▶ Exercise requirements
Verbatim output of the lines below is required, with the images omitted.

▶ Material provided
.....
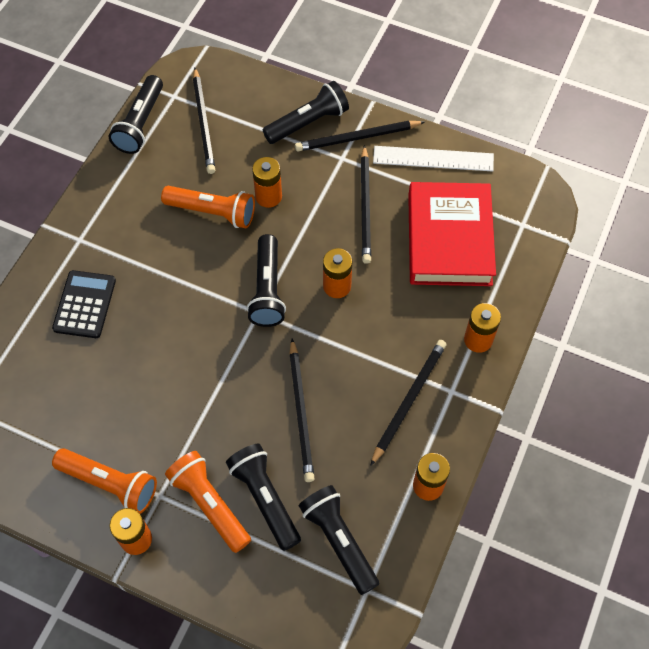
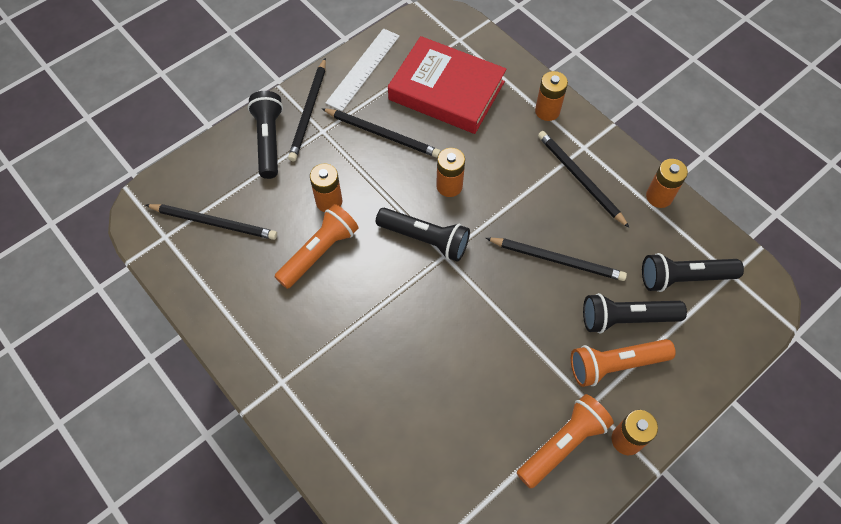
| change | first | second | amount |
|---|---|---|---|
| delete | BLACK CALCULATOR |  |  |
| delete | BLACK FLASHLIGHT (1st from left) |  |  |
.....
▶ Output of the task
| change | first | second | amount |
|---|---|---|---|
| delete | BLACK CALCULATOR |  |  |
| delete | BLACK FLASHLIGHT (1st from left) |  |  |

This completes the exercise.